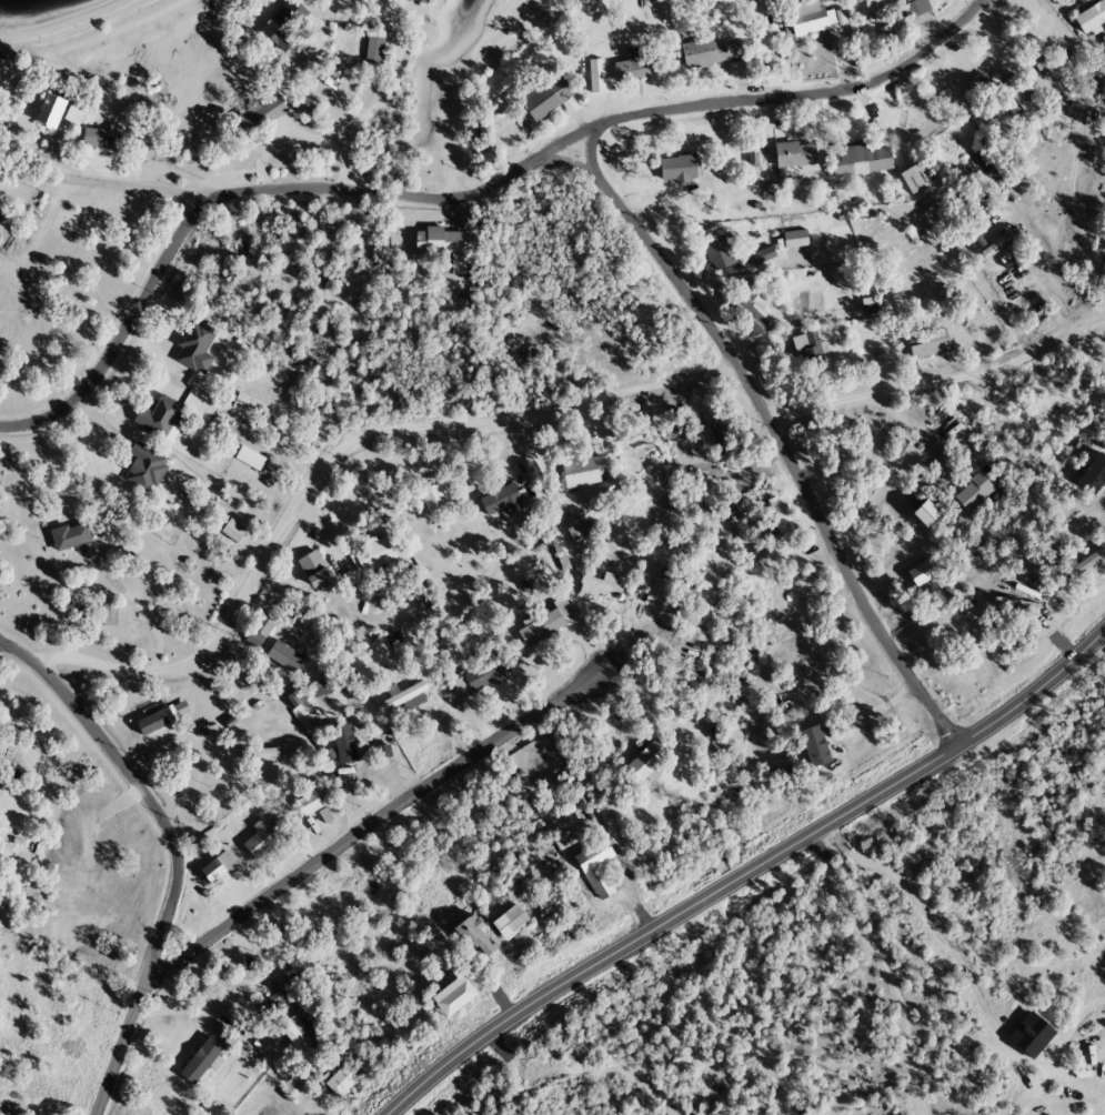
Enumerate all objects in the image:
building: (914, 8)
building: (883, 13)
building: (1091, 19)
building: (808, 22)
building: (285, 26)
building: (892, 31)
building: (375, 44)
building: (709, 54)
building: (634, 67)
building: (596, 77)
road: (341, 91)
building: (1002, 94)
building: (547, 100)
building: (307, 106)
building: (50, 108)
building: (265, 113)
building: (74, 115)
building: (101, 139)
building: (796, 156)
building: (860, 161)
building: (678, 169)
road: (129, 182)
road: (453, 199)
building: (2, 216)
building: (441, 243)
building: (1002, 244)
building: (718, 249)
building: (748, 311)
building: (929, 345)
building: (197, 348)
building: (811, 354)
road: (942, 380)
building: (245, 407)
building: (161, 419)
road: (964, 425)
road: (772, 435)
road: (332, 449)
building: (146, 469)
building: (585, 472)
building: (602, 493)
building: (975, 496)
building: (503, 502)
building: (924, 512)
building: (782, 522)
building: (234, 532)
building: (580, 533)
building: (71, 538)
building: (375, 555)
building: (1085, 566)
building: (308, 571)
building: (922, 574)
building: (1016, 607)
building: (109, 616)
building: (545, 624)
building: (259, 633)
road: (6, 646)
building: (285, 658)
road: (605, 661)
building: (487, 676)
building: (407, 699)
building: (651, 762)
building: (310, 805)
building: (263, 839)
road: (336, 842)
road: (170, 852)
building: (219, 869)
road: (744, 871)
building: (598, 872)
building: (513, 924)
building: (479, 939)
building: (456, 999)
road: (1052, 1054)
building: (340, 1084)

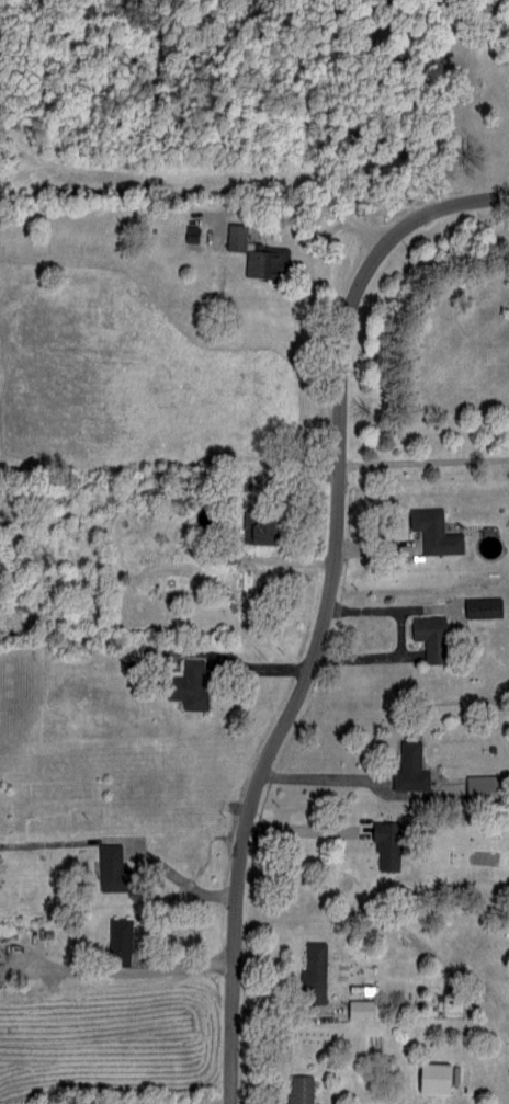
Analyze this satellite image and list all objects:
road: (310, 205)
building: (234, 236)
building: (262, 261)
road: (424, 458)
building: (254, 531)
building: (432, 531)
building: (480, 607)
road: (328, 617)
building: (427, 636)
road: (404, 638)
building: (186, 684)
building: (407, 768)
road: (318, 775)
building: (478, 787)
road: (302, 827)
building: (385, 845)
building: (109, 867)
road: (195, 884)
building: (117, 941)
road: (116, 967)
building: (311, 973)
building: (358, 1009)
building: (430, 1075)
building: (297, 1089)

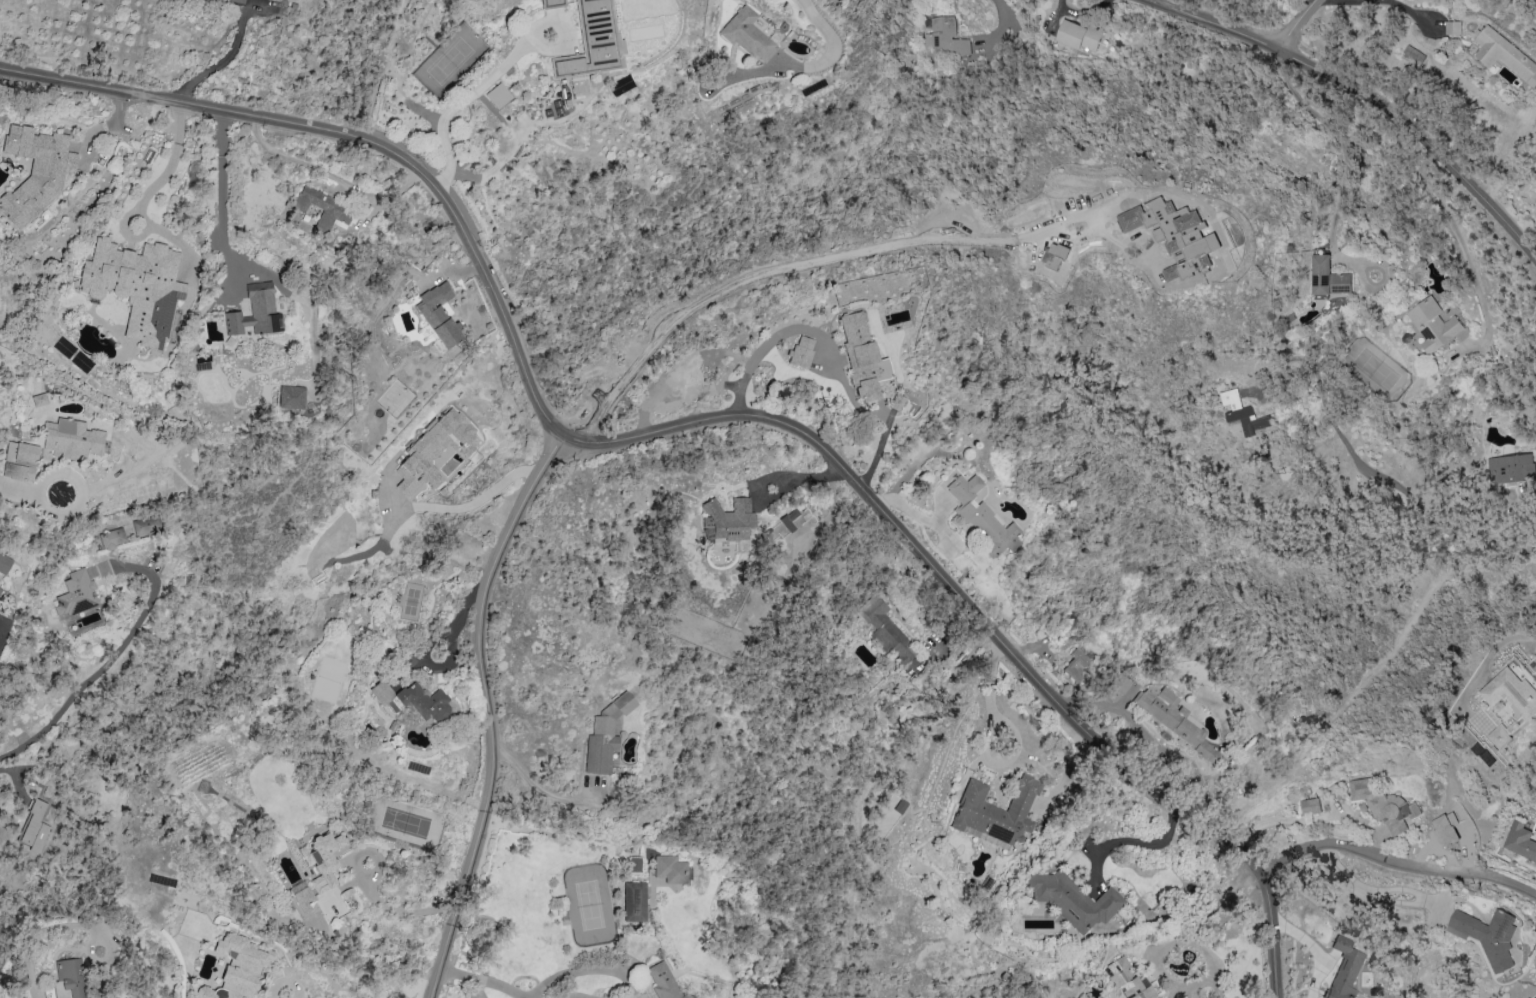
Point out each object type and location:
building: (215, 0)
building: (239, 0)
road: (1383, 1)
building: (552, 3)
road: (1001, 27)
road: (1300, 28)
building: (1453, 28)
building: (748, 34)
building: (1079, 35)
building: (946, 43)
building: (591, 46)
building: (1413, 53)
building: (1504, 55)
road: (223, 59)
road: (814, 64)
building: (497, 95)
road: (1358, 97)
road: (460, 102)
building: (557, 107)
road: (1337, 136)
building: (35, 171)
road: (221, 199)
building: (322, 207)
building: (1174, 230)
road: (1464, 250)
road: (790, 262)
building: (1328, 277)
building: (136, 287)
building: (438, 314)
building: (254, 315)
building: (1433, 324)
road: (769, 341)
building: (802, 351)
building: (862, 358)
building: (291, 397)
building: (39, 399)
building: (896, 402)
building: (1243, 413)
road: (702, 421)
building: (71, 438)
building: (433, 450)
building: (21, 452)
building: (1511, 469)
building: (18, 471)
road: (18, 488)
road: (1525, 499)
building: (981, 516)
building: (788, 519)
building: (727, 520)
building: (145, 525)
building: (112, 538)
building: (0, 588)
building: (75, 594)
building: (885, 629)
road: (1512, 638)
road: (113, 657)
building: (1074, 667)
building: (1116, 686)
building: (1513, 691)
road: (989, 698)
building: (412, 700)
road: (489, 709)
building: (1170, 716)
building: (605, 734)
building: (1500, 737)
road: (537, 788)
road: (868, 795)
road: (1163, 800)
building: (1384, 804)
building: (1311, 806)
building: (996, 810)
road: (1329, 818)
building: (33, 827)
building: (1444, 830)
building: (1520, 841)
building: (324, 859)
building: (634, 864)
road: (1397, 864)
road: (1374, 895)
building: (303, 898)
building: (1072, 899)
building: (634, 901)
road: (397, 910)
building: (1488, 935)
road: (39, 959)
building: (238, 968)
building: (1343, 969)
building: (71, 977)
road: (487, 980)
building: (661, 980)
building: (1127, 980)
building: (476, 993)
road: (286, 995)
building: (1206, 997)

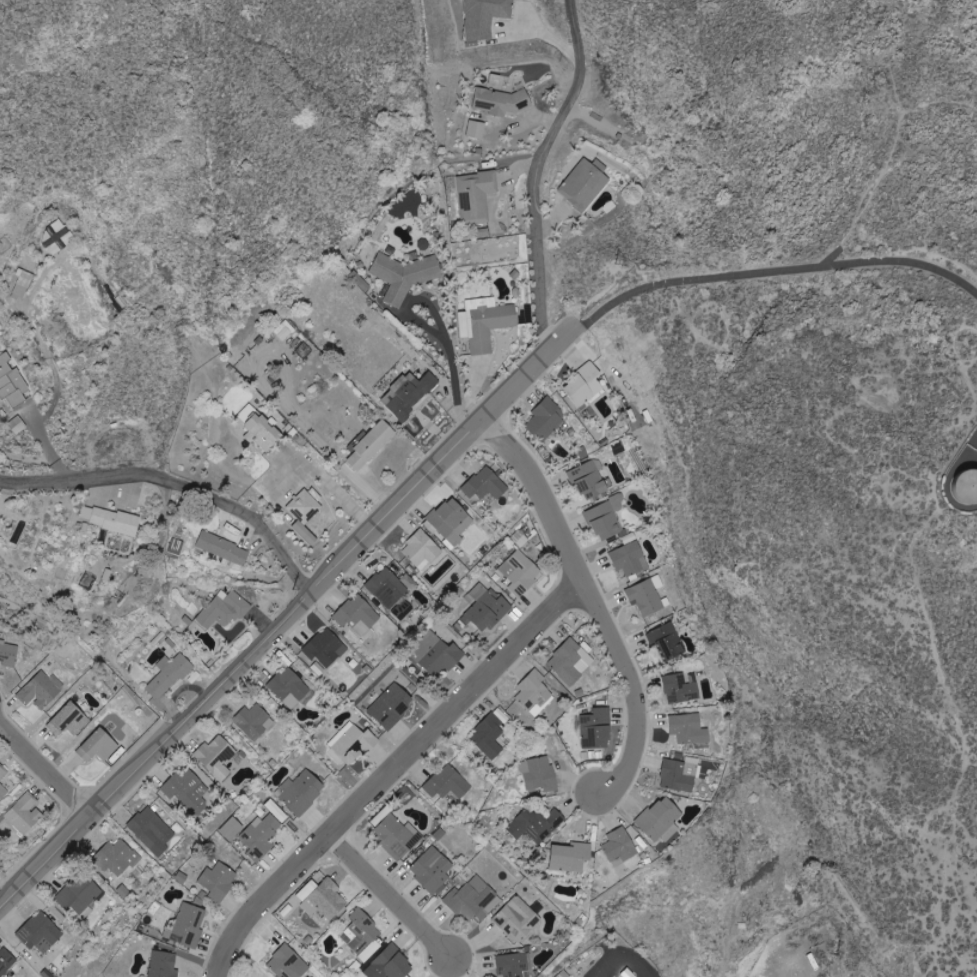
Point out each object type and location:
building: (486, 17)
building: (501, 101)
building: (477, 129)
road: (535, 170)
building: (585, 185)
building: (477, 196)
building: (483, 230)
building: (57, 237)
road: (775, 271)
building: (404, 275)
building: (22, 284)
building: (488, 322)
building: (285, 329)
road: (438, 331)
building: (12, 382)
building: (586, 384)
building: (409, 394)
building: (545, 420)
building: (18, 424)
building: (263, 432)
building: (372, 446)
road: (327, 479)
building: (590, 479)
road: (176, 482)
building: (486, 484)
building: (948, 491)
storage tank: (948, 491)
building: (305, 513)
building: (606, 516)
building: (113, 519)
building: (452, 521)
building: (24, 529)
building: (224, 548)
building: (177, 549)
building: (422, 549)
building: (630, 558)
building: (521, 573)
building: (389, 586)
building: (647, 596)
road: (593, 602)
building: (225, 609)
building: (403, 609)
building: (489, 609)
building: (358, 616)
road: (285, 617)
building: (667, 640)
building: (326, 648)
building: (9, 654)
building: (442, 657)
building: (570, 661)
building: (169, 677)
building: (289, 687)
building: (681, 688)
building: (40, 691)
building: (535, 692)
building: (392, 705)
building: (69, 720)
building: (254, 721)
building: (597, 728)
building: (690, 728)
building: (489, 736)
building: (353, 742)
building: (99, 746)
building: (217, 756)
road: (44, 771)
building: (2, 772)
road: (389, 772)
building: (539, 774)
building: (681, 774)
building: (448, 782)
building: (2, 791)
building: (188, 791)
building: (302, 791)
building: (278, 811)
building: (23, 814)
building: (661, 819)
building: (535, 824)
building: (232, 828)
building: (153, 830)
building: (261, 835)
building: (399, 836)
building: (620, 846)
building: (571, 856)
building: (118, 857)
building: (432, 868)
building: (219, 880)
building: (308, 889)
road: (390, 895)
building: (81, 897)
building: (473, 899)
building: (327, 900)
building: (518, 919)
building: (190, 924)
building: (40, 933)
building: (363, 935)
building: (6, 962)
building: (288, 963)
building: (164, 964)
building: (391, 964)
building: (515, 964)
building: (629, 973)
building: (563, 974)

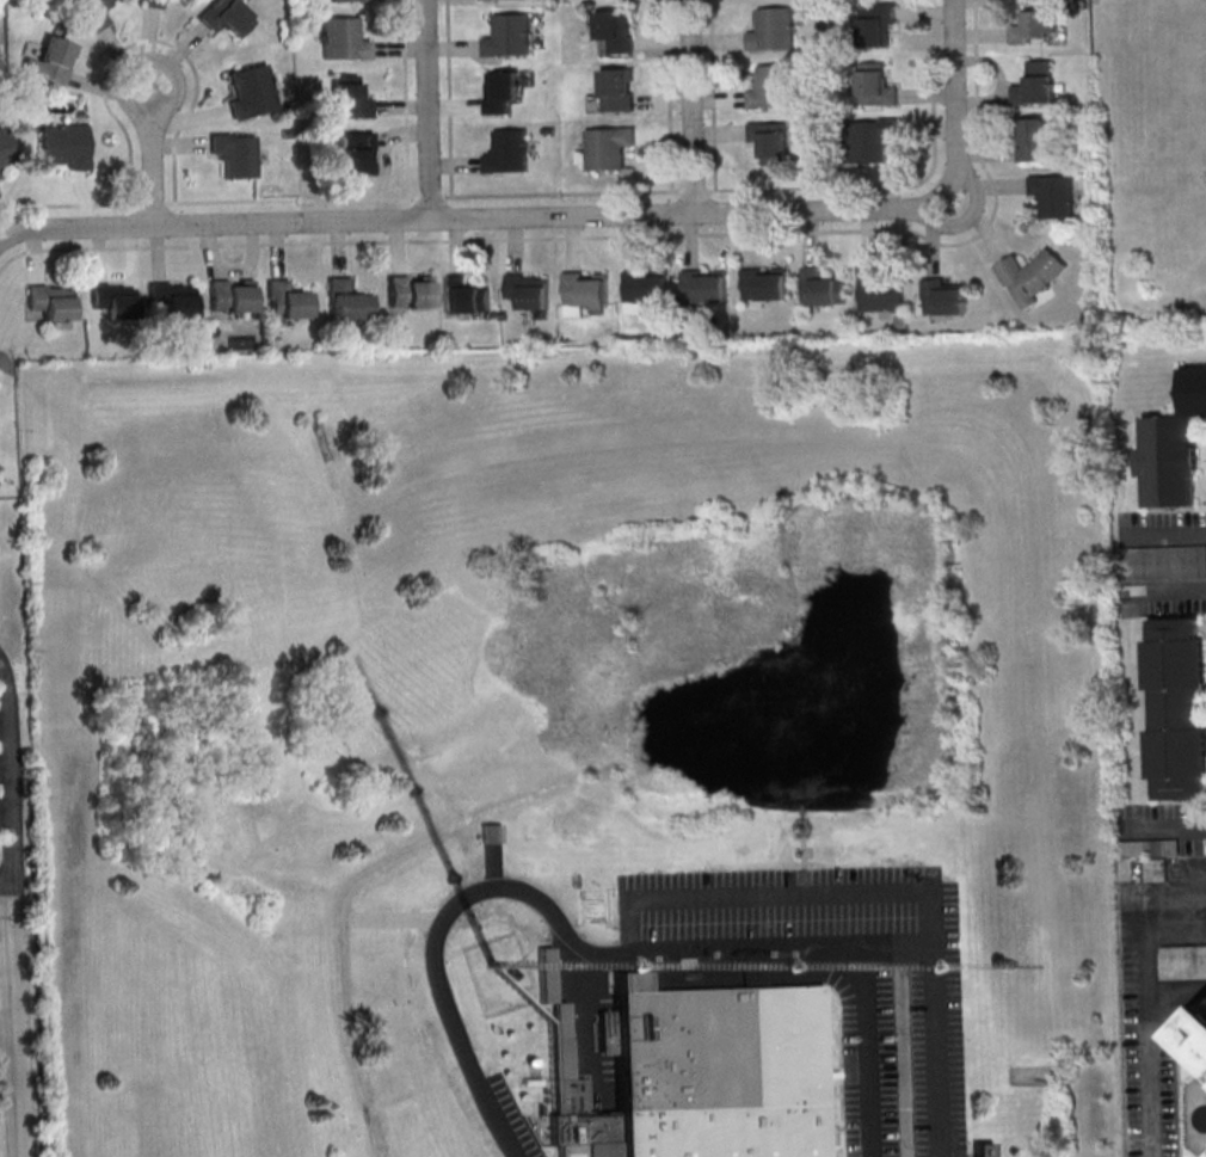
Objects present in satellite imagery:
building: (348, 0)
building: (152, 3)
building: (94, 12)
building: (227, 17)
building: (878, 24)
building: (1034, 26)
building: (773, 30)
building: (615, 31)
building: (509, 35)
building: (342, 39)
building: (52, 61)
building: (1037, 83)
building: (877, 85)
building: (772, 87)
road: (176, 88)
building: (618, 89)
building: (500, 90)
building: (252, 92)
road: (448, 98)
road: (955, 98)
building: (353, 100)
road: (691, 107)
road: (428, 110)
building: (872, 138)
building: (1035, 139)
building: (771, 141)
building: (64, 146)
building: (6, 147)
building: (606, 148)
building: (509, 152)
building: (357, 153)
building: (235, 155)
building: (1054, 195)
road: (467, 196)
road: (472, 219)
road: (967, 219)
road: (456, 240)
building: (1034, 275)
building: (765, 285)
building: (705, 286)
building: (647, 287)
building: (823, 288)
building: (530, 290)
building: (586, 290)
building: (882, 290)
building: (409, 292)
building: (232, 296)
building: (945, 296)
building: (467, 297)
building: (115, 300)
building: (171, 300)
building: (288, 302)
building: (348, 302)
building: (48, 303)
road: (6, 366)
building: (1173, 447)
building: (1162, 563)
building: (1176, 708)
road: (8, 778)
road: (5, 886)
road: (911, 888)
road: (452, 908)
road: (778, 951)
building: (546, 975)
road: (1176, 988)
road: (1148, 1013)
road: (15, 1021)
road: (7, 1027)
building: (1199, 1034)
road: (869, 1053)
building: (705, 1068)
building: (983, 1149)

> _WHAT YOU NEED TO DO_
A copy of each line in the data above that holds the string "satellite" is needed.

> _OUTPUT OF THE EXERCISE_
Analyze this satellite image and list all objects:
Objects present in satellite imagery:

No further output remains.